*What is expected*:
Copy out every line in the records that contains the string "major". Matching is case-sensitive.

## START Data entries

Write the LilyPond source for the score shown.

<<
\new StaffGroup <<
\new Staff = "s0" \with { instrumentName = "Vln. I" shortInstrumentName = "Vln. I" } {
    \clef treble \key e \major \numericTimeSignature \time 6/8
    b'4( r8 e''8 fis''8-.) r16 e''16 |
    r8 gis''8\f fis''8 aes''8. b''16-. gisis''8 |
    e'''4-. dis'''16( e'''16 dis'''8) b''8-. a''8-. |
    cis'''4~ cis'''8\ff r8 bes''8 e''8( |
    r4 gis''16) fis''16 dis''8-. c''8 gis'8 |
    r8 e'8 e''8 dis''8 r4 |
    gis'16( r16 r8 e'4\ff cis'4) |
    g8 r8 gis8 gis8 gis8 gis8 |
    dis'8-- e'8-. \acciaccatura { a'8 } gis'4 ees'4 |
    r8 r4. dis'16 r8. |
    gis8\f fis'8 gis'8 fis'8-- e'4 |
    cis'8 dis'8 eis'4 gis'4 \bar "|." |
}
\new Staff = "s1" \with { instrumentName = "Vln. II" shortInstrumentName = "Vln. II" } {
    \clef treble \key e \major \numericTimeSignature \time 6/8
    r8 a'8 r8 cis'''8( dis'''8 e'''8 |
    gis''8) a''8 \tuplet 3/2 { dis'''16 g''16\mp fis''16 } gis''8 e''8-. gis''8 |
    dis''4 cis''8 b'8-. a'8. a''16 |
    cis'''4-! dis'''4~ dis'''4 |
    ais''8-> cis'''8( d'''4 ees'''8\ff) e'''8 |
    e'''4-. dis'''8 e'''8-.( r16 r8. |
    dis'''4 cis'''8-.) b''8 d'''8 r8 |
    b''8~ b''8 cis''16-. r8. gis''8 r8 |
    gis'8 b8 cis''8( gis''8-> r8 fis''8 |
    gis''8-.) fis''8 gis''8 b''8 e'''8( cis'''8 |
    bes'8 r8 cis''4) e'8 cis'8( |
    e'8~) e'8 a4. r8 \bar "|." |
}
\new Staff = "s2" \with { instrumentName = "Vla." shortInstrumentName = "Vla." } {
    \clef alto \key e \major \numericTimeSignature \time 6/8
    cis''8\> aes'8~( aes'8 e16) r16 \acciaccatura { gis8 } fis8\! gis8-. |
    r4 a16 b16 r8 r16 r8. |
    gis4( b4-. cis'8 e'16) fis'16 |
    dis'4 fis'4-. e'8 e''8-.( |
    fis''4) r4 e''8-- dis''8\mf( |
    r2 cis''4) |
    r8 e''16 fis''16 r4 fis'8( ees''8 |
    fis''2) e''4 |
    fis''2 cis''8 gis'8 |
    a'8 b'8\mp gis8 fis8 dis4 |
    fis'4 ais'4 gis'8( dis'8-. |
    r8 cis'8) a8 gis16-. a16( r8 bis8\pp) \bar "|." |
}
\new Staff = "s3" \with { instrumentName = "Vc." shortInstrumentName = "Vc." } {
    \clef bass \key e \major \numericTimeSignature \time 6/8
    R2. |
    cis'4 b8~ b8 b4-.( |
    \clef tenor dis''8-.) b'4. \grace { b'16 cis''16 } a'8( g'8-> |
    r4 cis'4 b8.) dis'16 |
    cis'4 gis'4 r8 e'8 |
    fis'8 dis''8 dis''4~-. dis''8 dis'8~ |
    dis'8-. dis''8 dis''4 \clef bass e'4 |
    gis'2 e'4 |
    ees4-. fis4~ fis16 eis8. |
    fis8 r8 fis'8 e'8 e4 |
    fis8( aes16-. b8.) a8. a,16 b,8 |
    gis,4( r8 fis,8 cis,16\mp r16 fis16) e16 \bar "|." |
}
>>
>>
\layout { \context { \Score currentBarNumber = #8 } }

## END Data entries

*Problem solution*:
    \clef treble \key e \major \numericTimeSignature \time 6/8
    \clef treble \key e \major \numericTimeSignature \time 6/8
    \clef alto \key e \major \numericTimeSignature \time 6/8
    \clef bass \key e \major \numericTimeSignature \time 6/8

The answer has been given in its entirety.